-- Exercise brief --
Lines with "stick": copy each one from the listing below.

:::::

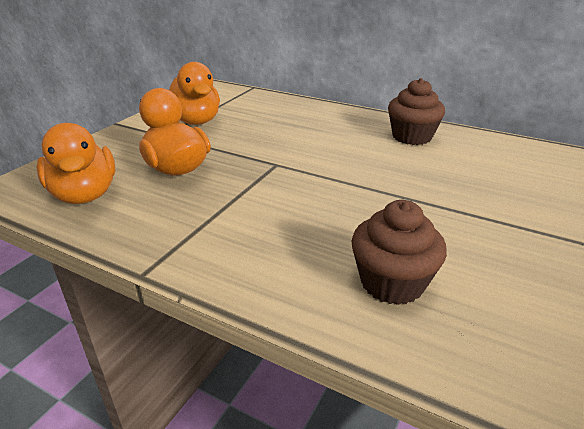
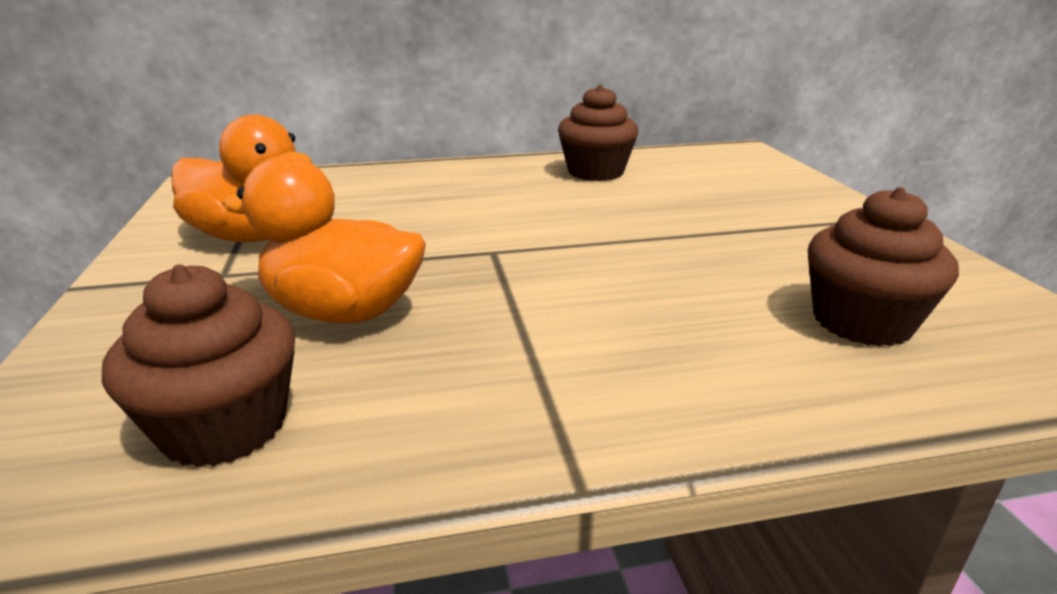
camera: 40 degrees left, 5 degrees down
(85, 195) = (224, 426): orange duck -> brown cupcake

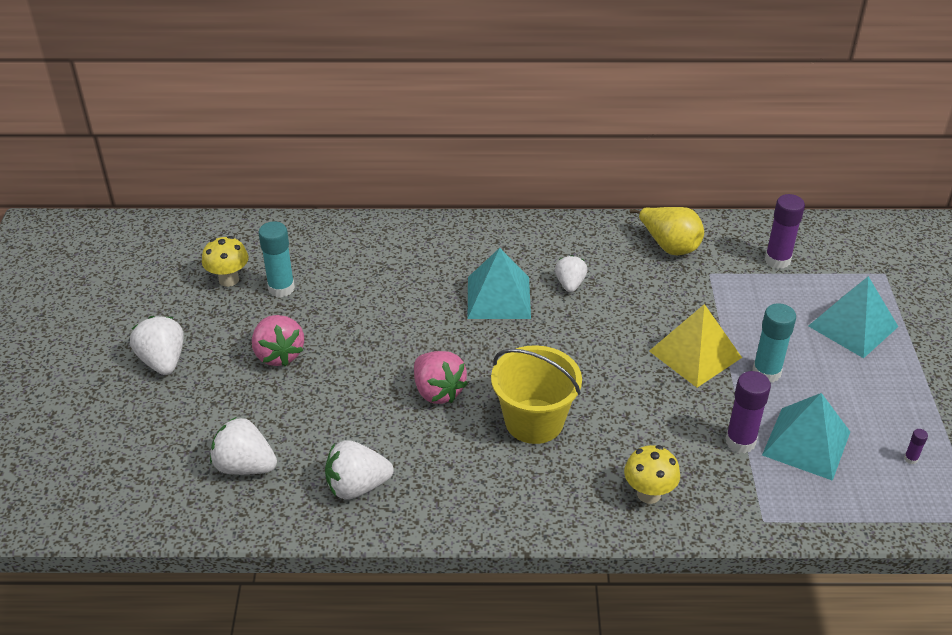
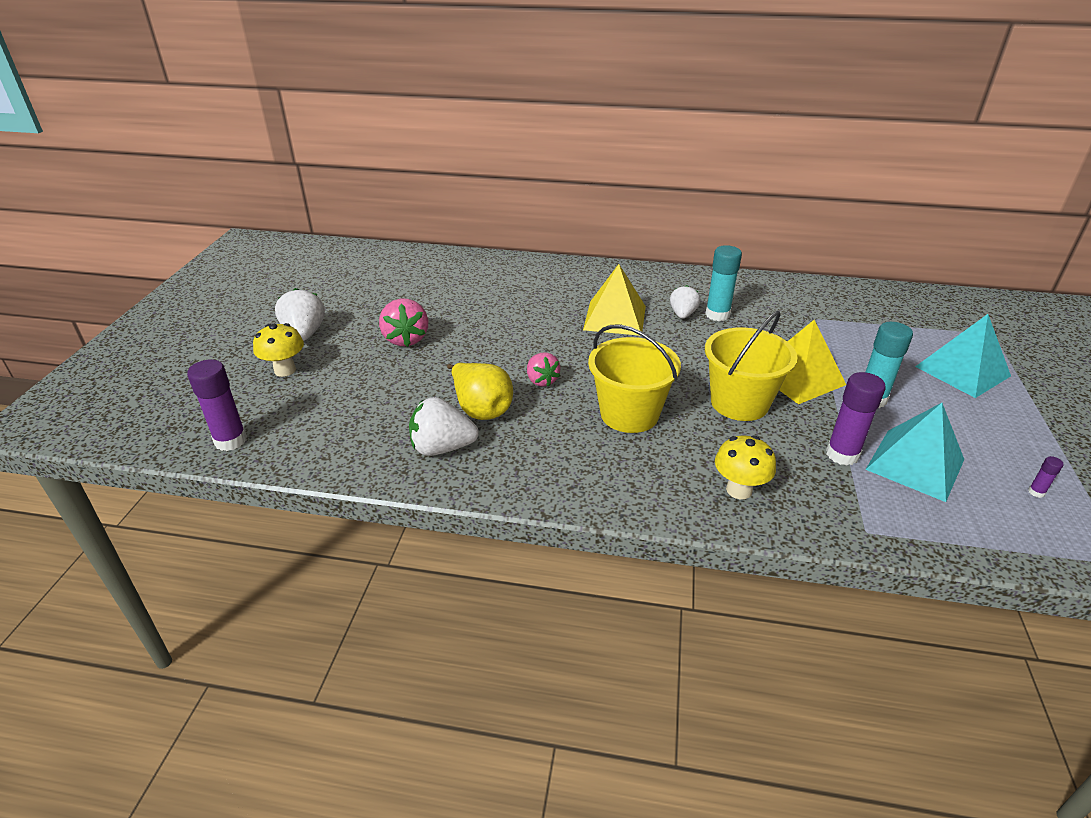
camera: 10 degrees right, 5 degrees down
(229, 280) = (383, 285): yellow mushroom -> yellow mushroom (285, 370)
(245, 466) = (343, 419): white strawberry -> none
(281, 288) = (425, 294): turquoise glue stick -> turquoise glue stick (717, 315)
(438, 391) = (541, 380): pink strawberry -> pink strawberry, size x0.67
(498, 297) = (615, 317): turquoise pyramid -> yellow pyramid
(640, 393) = (739, 403): none -> yellow bucket
(669, 246) = (779, 296): yellow pear -> yellow pear (481, 409)
(777, 260) = (884, 315): purple glue stick -> purple glue stick (231, 441)

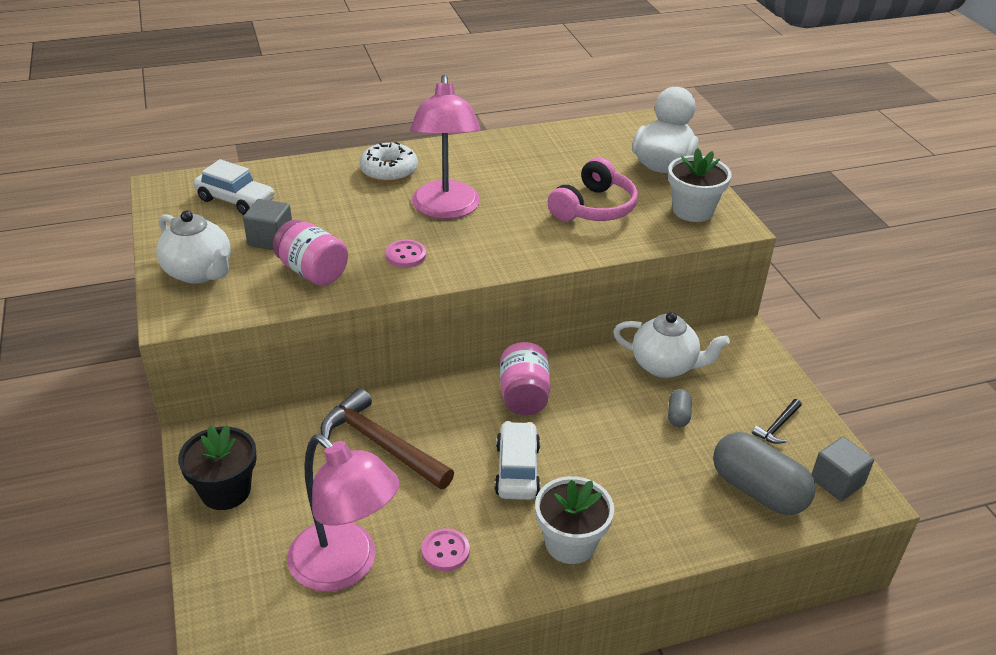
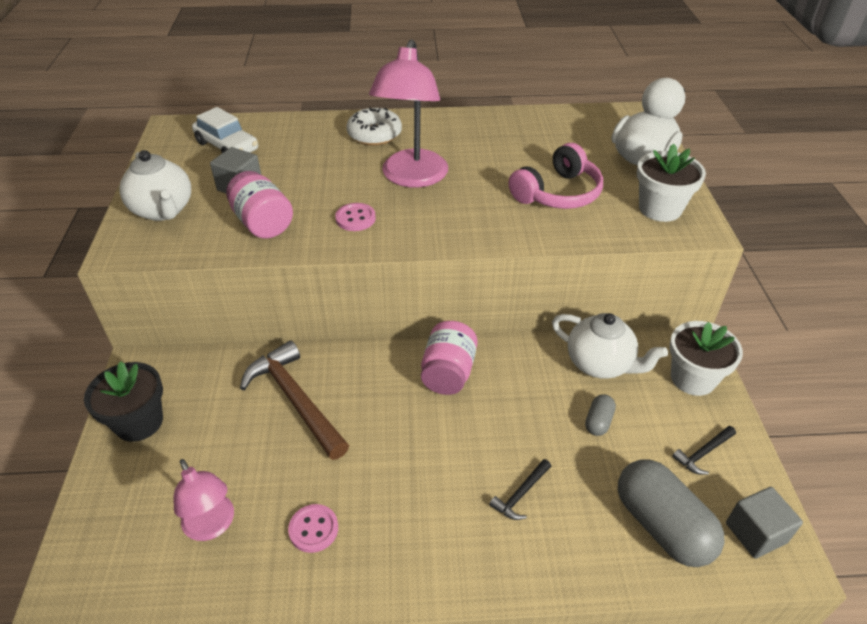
camera: 15 degrees right, 5 degrees up
(345, 567) = (212, 526): pink lamp -> pink lamp, size x0.59
(517, 470) = (415, 452): white car -> none
(570, 543) = (441, 547): white flower pot -> white flower pot (692, 378)
(627, 488) = (520, 494): none -> black hammer

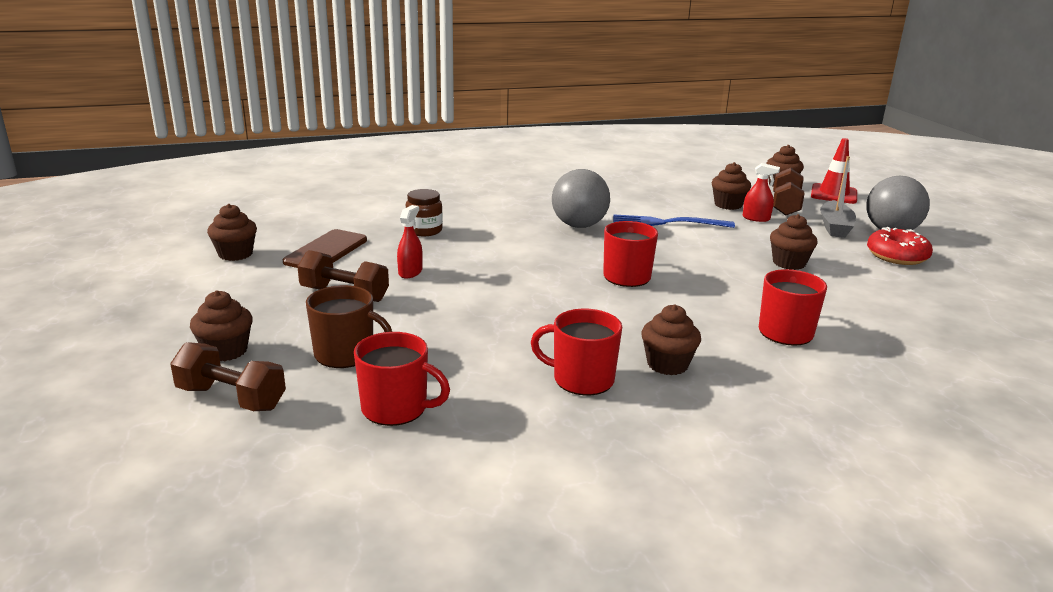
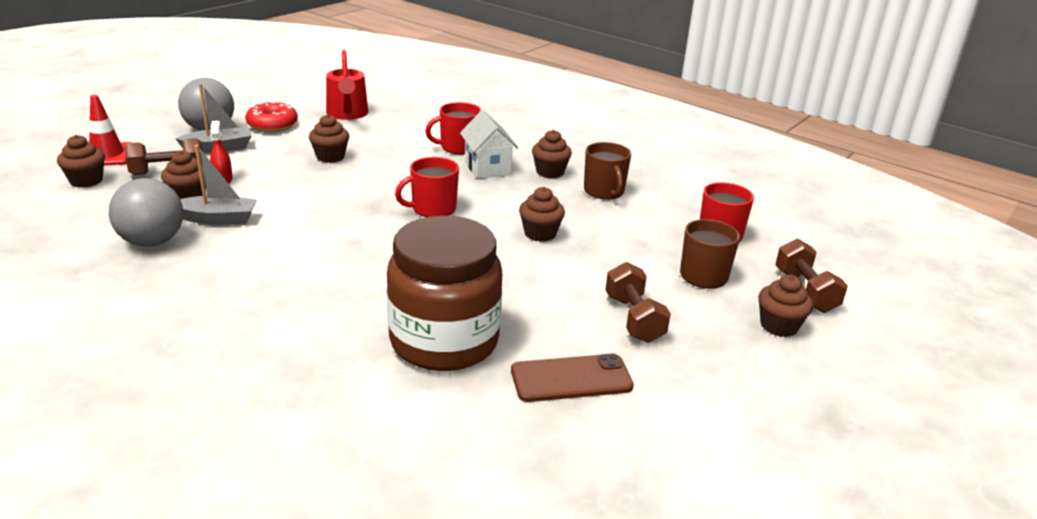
camera: 125 degrees left, 5 degrees up
(235, 254) = (658, 439): brown cupcake -> brown cupcake (540, 234)
(410, 272) = (550, 305): red spray bottle -> none
(424, 230) = (444, 341): brown jar -> brown jar, size x2.33
(579, 225) = (331, 257): grey ball -> grey ball (152, 241)
(582, 379) = (604, 191): red mug -> brown mug
(667, 223) = (276, 216): blue fork -> none
(679, 207) = (217, 219): none -> grey boat
(708, 330) = (487, 168): none -> white house
(931, 298) = (347, 114): none -> red watering can

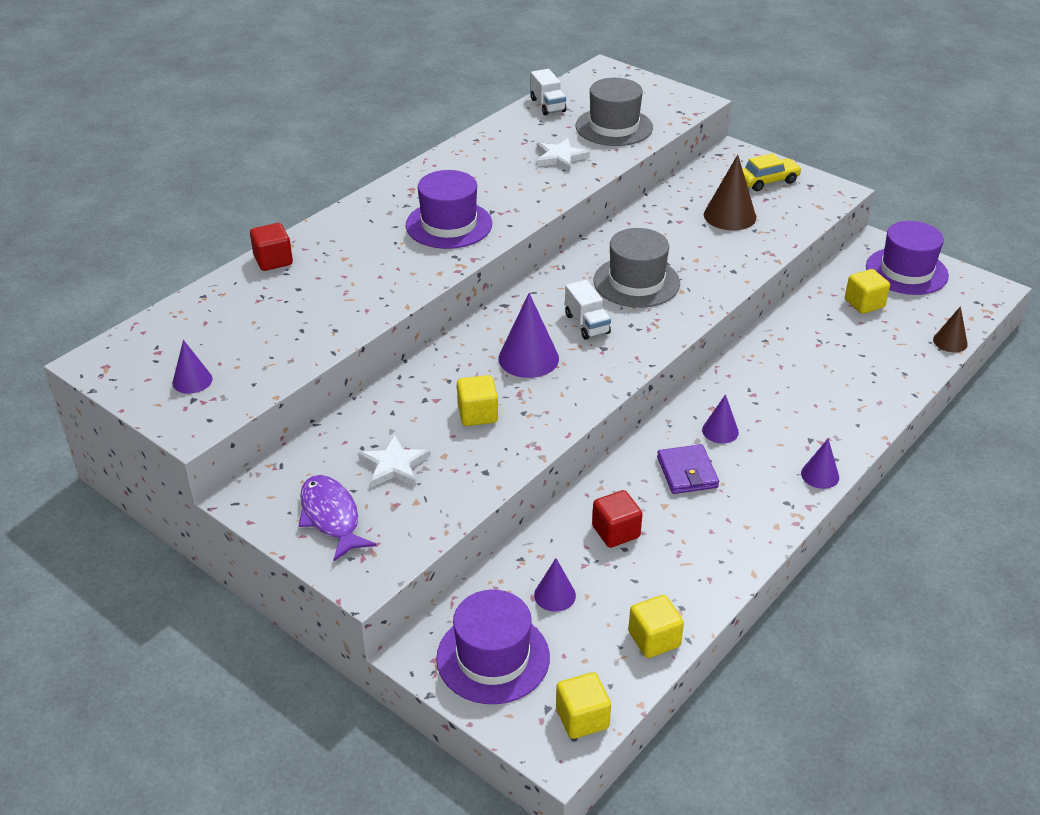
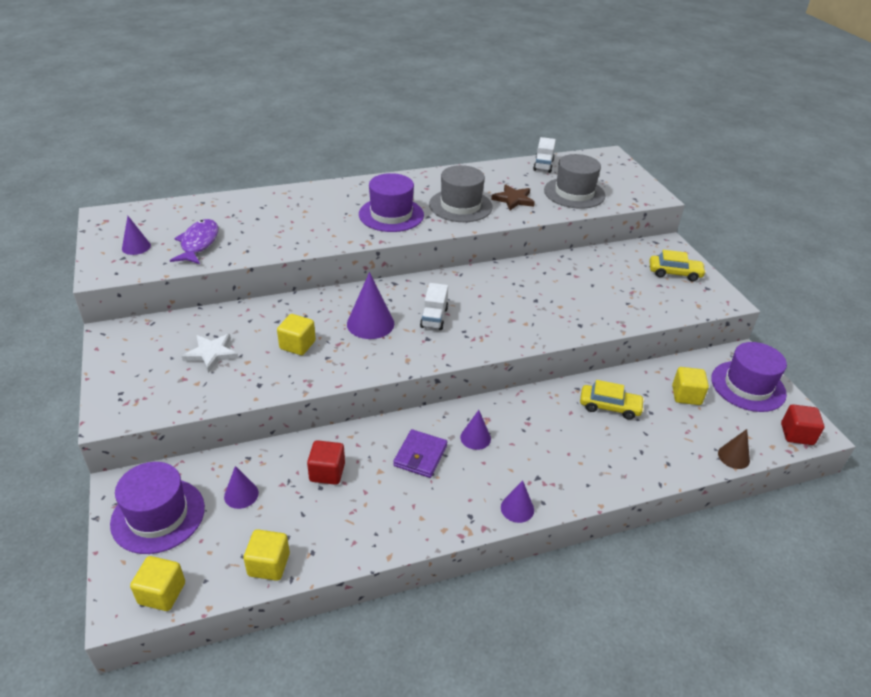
camera: 30 degrees right, 0 degrees up
(273, 260) = (264, 197): red cube -> red cube (797, 434)
(331, 517) = (140, 368): purple fish -> purple fish (198, 243)
(560, 157) = (513, 199): white star -> brown star
(636, 282) = (499, 304): grey hat -> grey hat (460, 206)
(729, 216) = (618, 286): brown cone -> none
(810, 345) = (609, 407): none -> yellow car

:::::

-- Exercise output --
(281, 288) = (425, 294): turquoise glue stick -> turquoise glue stick (717, 315)
(777, 260) = (884, 315): purple glue stick -> purple glue stick (231, 441)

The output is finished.